:: YOUR TASK ::
An exact copy of every record below is needed, with all pictures removed.

(Scene change data)
====================

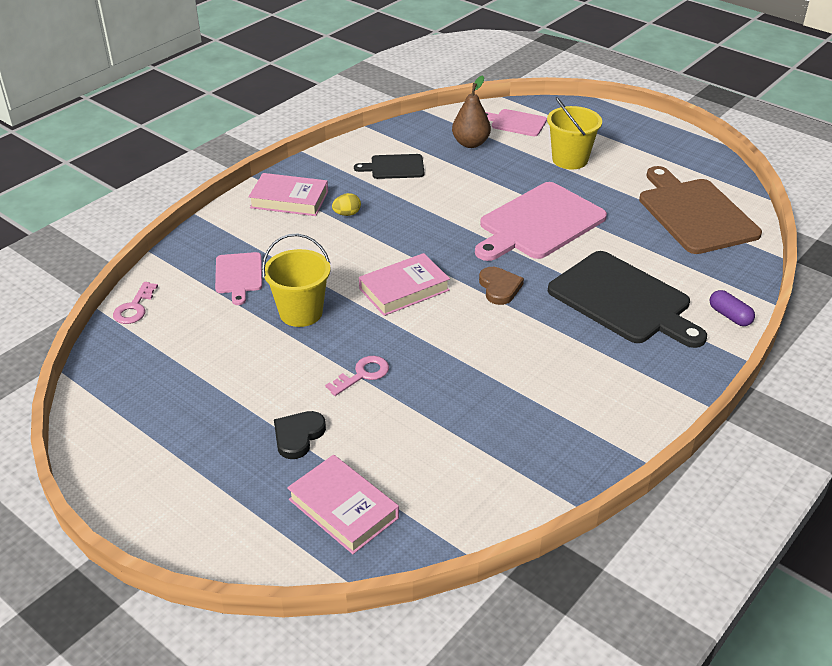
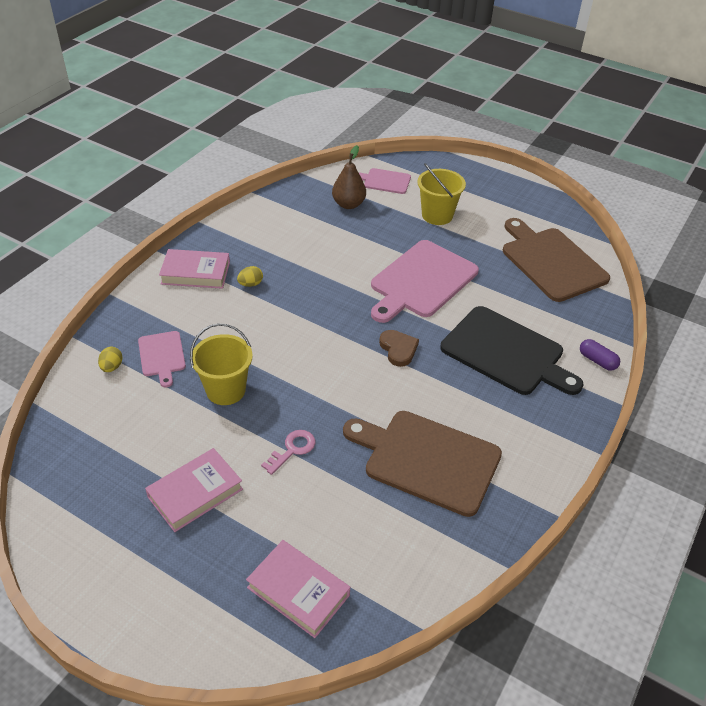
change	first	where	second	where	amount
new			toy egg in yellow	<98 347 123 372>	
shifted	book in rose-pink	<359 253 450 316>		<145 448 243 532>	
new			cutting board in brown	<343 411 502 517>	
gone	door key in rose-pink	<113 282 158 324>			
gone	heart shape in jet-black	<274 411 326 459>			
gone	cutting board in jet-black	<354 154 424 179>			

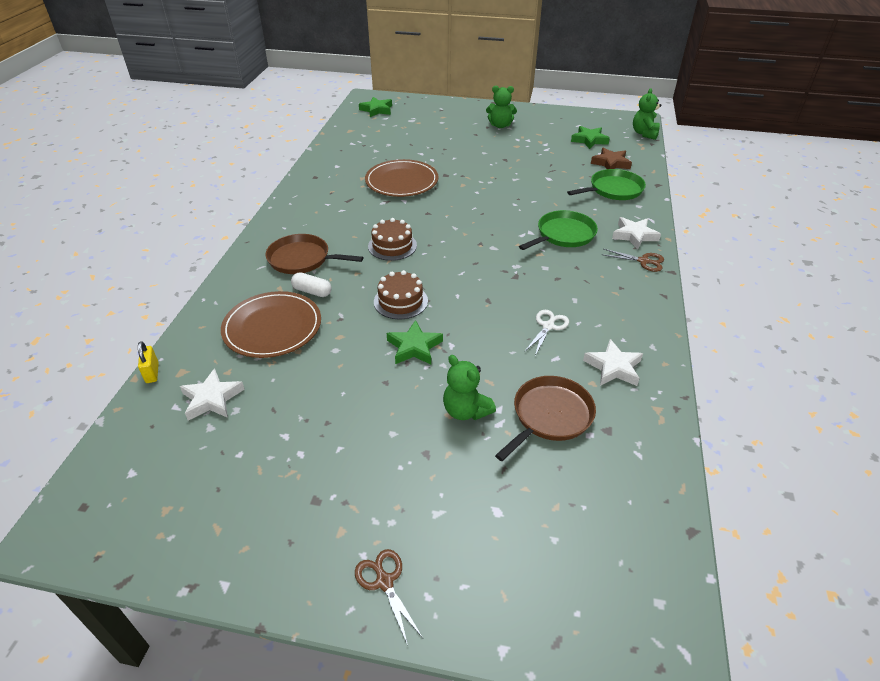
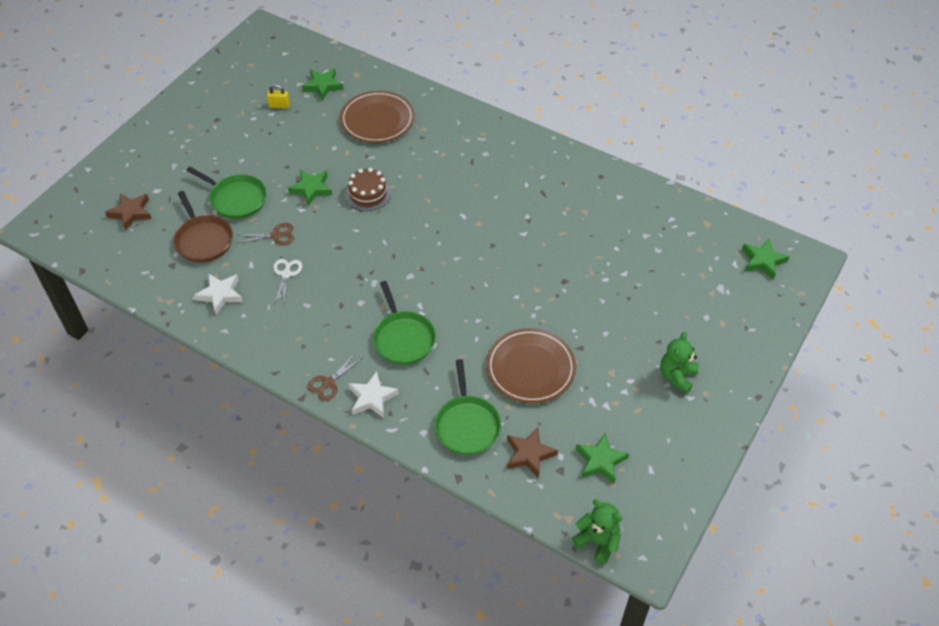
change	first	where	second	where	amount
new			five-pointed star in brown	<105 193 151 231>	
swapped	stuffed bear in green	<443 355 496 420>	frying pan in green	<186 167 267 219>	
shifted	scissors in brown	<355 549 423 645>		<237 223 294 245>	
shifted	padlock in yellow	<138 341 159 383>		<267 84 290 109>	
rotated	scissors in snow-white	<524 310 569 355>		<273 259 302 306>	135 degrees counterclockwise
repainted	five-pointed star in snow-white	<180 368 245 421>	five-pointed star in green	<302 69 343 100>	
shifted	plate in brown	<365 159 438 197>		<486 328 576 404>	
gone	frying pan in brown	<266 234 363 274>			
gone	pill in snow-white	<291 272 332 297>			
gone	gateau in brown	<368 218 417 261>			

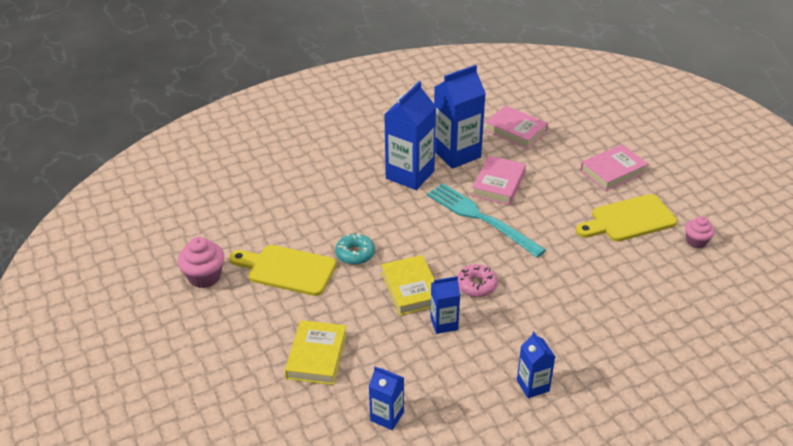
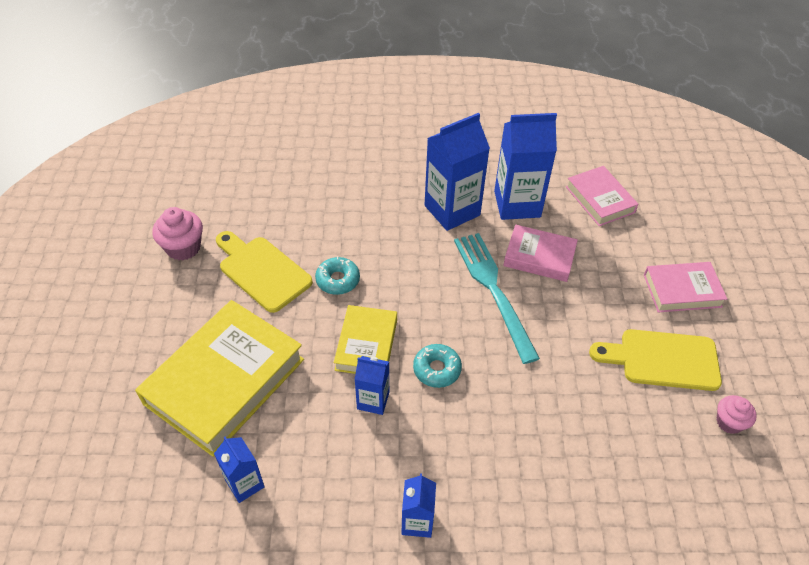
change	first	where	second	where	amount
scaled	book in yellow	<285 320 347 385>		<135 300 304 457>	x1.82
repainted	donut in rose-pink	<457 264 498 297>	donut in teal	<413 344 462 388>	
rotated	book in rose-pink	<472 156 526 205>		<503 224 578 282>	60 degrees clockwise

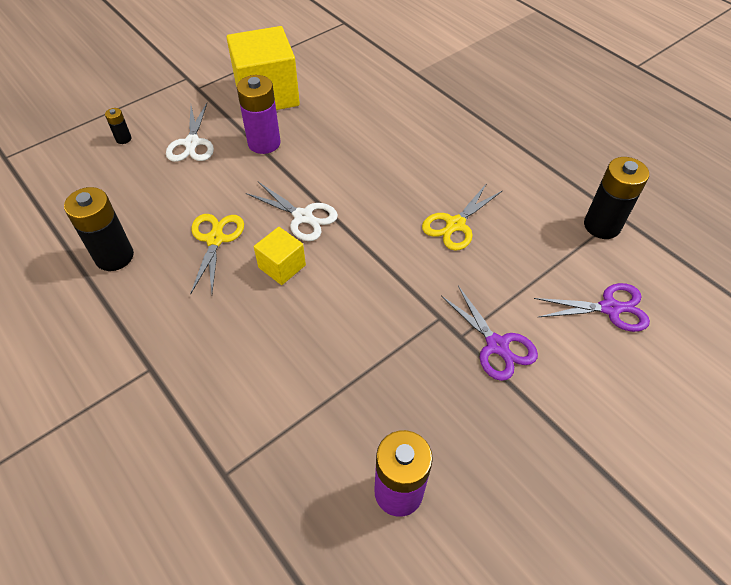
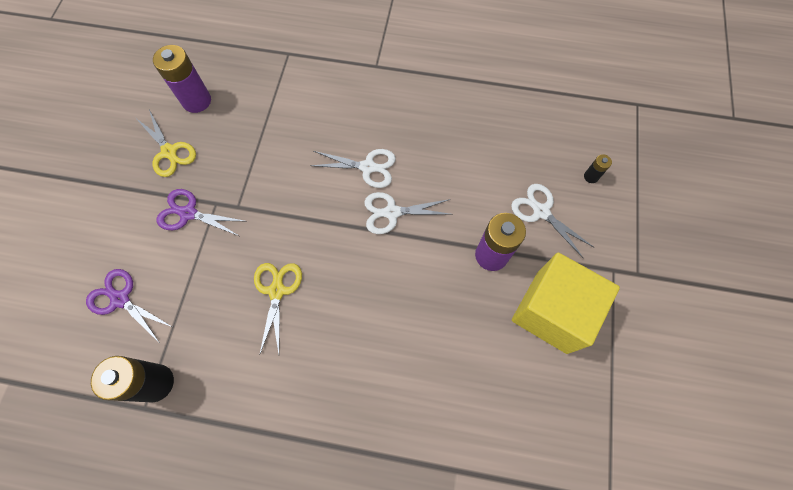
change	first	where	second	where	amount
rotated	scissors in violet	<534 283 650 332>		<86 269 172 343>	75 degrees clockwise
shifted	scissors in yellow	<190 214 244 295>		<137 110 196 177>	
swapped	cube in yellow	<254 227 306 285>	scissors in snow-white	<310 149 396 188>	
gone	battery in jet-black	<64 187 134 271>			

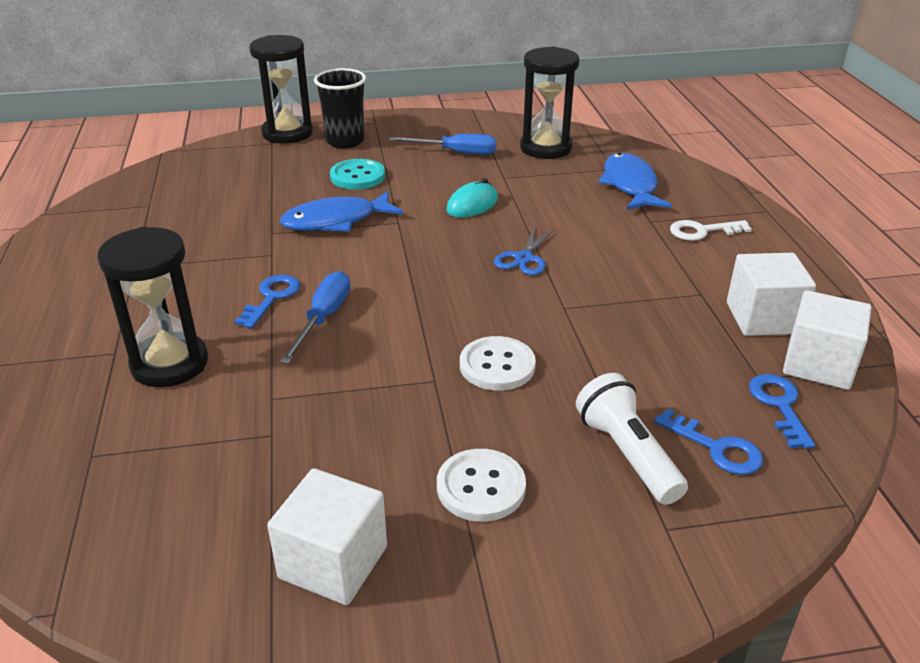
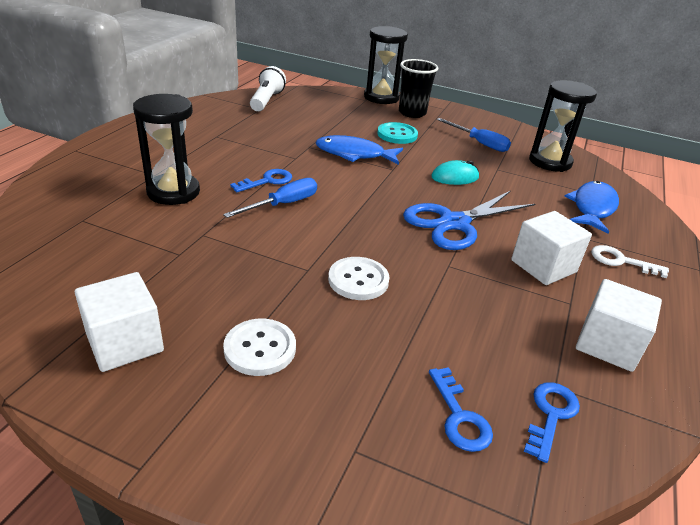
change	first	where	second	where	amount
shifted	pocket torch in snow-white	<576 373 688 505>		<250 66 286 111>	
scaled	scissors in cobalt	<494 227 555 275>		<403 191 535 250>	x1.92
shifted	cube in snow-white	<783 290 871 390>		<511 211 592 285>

====================

:: OUTPUT FOR THIS TASK ::
change	first	where	second	where	amount
new			toy egg in yellow	<98 347 123 372>	
shifted	book in rose-pink	<359 253 450 316>		<145 448 243 532>	
new			cutting board in brown	<343 411 502 517>	
gone	door key in rose-pink	<113 282 158 324>			
gone	heart shape in jet-black	<274 411 326 459>			
gone	cutting board in jet-black	<354 154 424 179>			

change	first	where	second	where	amount
new			five-pointed star in brown	<105 193 151 231>	
swapped	stuffed bear in green	<443 355 496 420>	frying pan in green	<186 167 267 219>	
shifted	scissors in brown	<355 549 423 645>		<237 223 294 245>	
shifted	padlock in yellow	<138 341 159 383>		<267 84 290 109>	
rotated	scissors in snow-white	<524 310 569 355>		<273 259 302 306>	135 degrees counterclockwise
repainted	five-pointed star in snow-white	<180 368 245 421>	five-pointed star in green	<302 69 343 100>	
shifted	plate in brown	<365 159 438 197>		<486 328 576 404>	
gone	frying pan in brown	<266 234 363 274>			
gone	pill in snow-white	<291 272 332 297>			
gone	gateau in brown	<368 218 417 261>			

change	first	where	second	where	amount
scaled	book in yellow	<285 320 347 385>		<135 300 304 457>	x1.82
repainted	donut in rose-pink	<457 264 498 297>	donut in teal	<413 344 462 388>	
rotated	book in rose-pink	<472 156 526 205>		<503 224 578 282>	60 degrees clockwise

change	first	where	second	where	amount
rotated	scissors in violet	<534 283 650 332>		<86 269 172 343>	75 degrees clockwise
shifted	scissors in yellow	<190 214 244 295>		<137 110 196 177>	
swapped	cube in yellow	<254 227 306 285>	scissors in snow-white	<310 149 396 188>	
gone	battery in jet-black	<64 187 134 271>			

change	first	where	second	where	amount
shifted	pocket torch in snow-white	<576 373 688 505>		<250 66 286 111>	
scaled	scissors in cobalt	<494 227 555 275>		<403 191 535 250>	x1.92
shifted	cube in snow-white	<783 290 871 390>		<511 211 592 285>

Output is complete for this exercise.